Activity =
What you should output is the data below, unchanged in every character.

── Source information ──

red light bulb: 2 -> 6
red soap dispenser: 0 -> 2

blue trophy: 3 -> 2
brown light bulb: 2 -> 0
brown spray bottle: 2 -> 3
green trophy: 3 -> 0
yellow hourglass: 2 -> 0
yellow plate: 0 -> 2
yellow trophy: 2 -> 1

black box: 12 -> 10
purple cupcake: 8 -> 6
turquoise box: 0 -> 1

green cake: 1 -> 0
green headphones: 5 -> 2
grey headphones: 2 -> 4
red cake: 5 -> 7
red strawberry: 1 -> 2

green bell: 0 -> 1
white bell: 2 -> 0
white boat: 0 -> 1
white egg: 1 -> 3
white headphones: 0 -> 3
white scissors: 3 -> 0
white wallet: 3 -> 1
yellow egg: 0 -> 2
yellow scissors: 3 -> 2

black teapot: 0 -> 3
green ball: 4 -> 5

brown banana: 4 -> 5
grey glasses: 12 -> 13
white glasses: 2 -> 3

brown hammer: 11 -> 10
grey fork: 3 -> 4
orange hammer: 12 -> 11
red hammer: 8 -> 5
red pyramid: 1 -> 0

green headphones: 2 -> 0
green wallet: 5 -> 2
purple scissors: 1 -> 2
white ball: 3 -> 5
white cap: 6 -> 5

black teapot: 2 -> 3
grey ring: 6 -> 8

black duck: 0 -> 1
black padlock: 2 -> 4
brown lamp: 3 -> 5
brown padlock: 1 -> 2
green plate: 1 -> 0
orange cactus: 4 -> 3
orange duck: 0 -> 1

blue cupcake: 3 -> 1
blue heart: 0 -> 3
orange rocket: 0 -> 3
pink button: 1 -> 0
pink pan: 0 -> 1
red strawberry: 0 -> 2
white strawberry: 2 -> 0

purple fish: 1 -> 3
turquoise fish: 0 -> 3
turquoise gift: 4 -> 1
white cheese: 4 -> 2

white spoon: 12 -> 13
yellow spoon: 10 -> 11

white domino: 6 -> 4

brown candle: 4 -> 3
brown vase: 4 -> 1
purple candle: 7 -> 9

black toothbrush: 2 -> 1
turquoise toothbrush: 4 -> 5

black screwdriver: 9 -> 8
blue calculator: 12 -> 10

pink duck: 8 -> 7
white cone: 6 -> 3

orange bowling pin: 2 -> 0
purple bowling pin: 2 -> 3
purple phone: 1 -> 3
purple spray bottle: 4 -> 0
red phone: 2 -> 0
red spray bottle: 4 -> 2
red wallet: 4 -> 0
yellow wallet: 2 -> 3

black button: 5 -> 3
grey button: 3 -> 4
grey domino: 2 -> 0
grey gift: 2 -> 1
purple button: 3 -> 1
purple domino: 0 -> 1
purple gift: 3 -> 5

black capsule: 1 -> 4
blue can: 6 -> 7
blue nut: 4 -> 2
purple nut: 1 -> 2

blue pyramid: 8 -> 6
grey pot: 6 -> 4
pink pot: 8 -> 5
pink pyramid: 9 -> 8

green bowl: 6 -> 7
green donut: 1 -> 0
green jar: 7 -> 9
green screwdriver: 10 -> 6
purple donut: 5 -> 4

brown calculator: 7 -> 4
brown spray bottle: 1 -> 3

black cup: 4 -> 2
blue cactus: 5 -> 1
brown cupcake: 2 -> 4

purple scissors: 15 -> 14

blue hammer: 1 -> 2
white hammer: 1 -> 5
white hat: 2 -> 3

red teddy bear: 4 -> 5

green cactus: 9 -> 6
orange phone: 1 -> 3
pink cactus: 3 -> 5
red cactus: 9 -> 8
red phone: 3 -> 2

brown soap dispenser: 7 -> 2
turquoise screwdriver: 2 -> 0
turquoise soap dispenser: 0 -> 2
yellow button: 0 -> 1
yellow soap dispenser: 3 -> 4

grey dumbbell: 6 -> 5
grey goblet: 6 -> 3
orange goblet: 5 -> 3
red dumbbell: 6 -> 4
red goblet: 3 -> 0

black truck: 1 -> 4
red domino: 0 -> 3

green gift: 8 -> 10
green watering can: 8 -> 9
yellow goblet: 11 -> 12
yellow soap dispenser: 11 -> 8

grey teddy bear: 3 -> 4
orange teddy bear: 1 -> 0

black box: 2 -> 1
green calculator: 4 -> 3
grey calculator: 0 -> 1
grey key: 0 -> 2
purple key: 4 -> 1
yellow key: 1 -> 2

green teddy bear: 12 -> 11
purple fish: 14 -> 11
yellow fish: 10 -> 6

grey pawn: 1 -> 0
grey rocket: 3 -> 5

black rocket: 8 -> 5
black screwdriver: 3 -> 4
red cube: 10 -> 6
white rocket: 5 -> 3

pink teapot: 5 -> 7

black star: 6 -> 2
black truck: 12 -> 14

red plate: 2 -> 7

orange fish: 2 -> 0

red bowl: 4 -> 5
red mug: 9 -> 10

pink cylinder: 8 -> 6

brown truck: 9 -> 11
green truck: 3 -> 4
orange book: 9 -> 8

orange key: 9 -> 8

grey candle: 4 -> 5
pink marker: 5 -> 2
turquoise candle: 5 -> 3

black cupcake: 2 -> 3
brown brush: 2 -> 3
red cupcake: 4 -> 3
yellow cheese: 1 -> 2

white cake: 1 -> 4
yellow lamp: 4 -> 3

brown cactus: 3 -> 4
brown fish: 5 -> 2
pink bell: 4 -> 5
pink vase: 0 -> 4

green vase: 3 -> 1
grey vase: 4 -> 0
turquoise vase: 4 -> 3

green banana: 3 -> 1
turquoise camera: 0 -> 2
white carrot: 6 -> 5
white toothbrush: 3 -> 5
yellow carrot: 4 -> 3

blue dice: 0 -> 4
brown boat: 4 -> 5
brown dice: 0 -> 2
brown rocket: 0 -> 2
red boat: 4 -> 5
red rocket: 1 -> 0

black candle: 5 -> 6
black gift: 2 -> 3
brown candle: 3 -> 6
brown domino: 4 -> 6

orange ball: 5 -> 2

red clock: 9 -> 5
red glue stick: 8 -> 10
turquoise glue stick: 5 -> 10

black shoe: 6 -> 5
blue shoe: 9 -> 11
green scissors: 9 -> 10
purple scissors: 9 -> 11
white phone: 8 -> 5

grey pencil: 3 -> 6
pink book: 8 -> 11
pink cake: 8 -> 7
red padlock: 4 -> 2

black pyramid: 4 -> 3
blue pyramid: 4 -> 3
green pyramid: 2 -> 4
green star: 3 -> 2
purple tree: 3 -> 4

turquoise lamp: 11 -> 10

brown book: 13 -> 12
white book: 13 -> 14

───

Solution to the exercise =
red light bulb: 2 -> 6
red soap dispenser: 0 -> 2

blue trophy: 3 -> 2
brown light bulb: 2 -> 0
brown spray bottle: 2 -> 3
green trophy: 3 -> 0
yellow hourglass: 2 -> 0
yellow plate: 0 -> 2
yellow trophy: 2 -> 1

black box: 12 -> 10
purple cupcake: 8 -> 6
turquoise box: 0 -> 1

green cake: 1 -> 0
green headphones: 5 -> 2
grey headphones: 2 -> 4
red cake: 5 -> 7
red strawberry: 1 -> 2

green bell: 0 -> 1
white bell: 2 -> 0
white boat: 0 -> 1
white egg: 1 -> 3
white headphones: 0 -> 3
white scissors: 3 -> 0
white wallet: 3 -> 1
yellow egg: 0 -> 2
yellow scissors: 3 -> 2

black teapot: 0 -> 3
green ball: 4 -> 5

brown banana: 4 -> 5
grey glasses: 12 -> 13
white glasses: 2 -> 3

brown hammer: 11 -> 10
grey fork: 3 -> 4
orange hammer: 12 -> 11
red hammer: 8 -> 5
red pyramid: 1 -> 0

green headphones: 2 -> 0
green wallet: 5 -> 2
purple scissors: 1 -> 2
white ball: 3 -> 5
white cap: 6 -> 5

black teapot: 2 -> 3
grey ring: 6 -> 8

black duck: 0 -> 1
black padlock: 2 -> 4
brown lamp: 3 -> 5
brown padlock: 1 -> 2
green plate: 1 -> 0
orange cactus: 4 -> 3
orange duck: 0 -> 1

blue cupcake: 3 -> 1
blue heart: 0 -> 3
orange rocket: 0 -> 3
pink button: 1 -> 0
pink pan: 0 -> 1
red strawberry: 0 -> 2
white strawberry: 2 -> 0

purple fish: 1 -> 3
turquoise fish: 0 -> 3
turquoise gift: 4 -> 1
white cheese: 4 -> 2

white spoon: 12 -> 13
yellow spoon: 10 -> 11

white domino: 6 -> 4

brown candle: 4 -> 3
brown vase: 4 -> 1
purple candle: 7 -> 9

black toothbrush: 2 -> 1
turquoise toothbrush: 4 -> 5

black screwdriver: 9 -> 8
blue calculator: 12 -> 10

pink duck: 8 -> 7
white cone: 6 -> 3

orange bowling pin: 2 -> 0
purple bowling pin: 2 -> 3
purple phone: 1 -> 3
purple spray bottle: 4 -> 0
red phone: 2 -> 0
red spray bottle: 4 -> 2
red wallet: 4 -> 0
yellow wallet: 2 -> 3

black button: 5 -> 3
grey button: 3 -> 4
grey domino: 2 -> 0
grey gift: 2 -> 1
purple button: 3 -> 1
purple domino: 0 -> 1
purple gift: 3 -> 5

black capsule: 1 -> 4
blue can: 6 -> 7
blue nut: 4 -> 2
purple nut: 1 -> 2

blue pyramid: 8 -> 6
grey pot: 6 -> 4
pink pot: 8 -> 5
pink pyramid: 9 -> 8

green bowl: 6 -> 7
green donut: 1 -> 0
green jar: 7 -> 9
green screwdriver: 10 -> 6
purple donut: 5 -> 4

brown calculator: 7 -> 4
brown spray bottle: 1 -> 3

black cup: 4 -> 2
blue cactus: 5 -> 1
brown cupcake: 2 -> 4

purple scissors: 15 -> 14

blue hammer: 1 -> 2
white hammer: 1 -> 5
white hat: 2 -> 3

red teddy bear: 4 -> 5

green cactus: 9 -> 6
orange phone: 1 -> 3
pink cactus: 3 -> 5
red cactus: 9 -> 8
red phone: 3 -> 2

brown soap dispenser: 7 -> 2
turquoise screwdriver: 2 -> 0
turquoise soap dispenser: 0 -> 2
yellow button: 0 -> 1
yellow soap dispenser: 3 -> 4

grey dumbbell: 6 -> 5
grey goblet: 6 -> 3
orange goblet: 5 -> 3
red dumbbell: 6 -> 4
red goblet: 3 -> 0

black truck: 1 -> 4
red domino: 0 -> 3

green gift: 8 -> 10
green watering can: 8 -> 9
yellow goblet: 11 -> 12
yellow soap dispenser: 11 -> 8

grey teddy bear: 3 -> 4
orange teddy bear: 1 -> 0

black box: 2 -> 1
green calculator: 4 -> 3
grey calculator: 0 -> 1
grey key: 0 -> 2
purple key: 4 -> 1
yellow key: 1 -> 2

green teddy bear: 12 -> 11
purple fish: 14 -> 11
yellow fish: 10 -> 6

grey pawn: 1 -> 0
grey rocket: 3 -> 5

black rocket: 8 -> 5
black screwdriver: 3 -> 4
red cube: 10 -> 6
white rocket: 5 -> 3

pink teapot: 5 -> 7

black star: 6 -> 2
black truck: 12 -> 14

red plate: 2 -> 7

orange fish: 2 -> 0

red bowl: 4 -> 5
red mug: 9 -> 10

pink cylinder: 8 -> 6

brown truck: 9 -> 11
green truck: 3 -> 4
orange book: 9 -> 8

orange key: 9 -> 8

grey candle: 4 -> 5
pink marker: 5 -> 2
turquoise candle: 5 -> 3

black cupcake: 2 -> 3
brown brush: 2 -> 3
red cupcake: 4 -> 3
yellow cheese: 1 -> 2

white cake: 1 -> 4
yellow lamp: 4 -> 3

brown cactus: 3 -> 4
brown fish: 5 -> 2
pink bell: 4 -> 5
pink vase: 0 -> 4

green vase: 3 -> 1
grey vase: 4 -> 0
turquoise vase: 4 -> 3

green banana: 3 -> 1
turquoise camera: 0 -> 2
white carrot: 6 -> 5
white toothbrush: 3 -> 5
yellow carrot: 4 -> 3

blue dice: 0 -> 4
brown boat: 4 -> 5
brown dice: 0 -> 2
brown rocket: 0 -> 2
red boat: 4 -> 5
red rocket: 1 -> 0

black candle: 5 -> 6
black gift: 2 -> 3
brown candle: 3 -> 6
brown domino: 4 -> 6

orange ball: 5 -> 2

red clock: 9 -> 5
red glue stick: 8 -> 10
turquoise glue stick: 5 -> 10

black shoe: 6 -> 5
blue shoe: 9 -> 11
green scissors: 9 -> 10
purple scissors: 9 -> 11
white phone: 8 -> 5

grey pencil: 3 -> 6
pink book: 8 -> 11
pink cake: 8 -> 7
red padlock: 4 -> 2

black pyramid: 4 -> 3
blue pyramid: 4 -> 3
green pyramid: 2 -> 4
green star: 3 -> 2
purple tree: 3 -> 4

turquoise lamp: 11 -> 10

brown book: 13 -> 12
white book: 13 -> 14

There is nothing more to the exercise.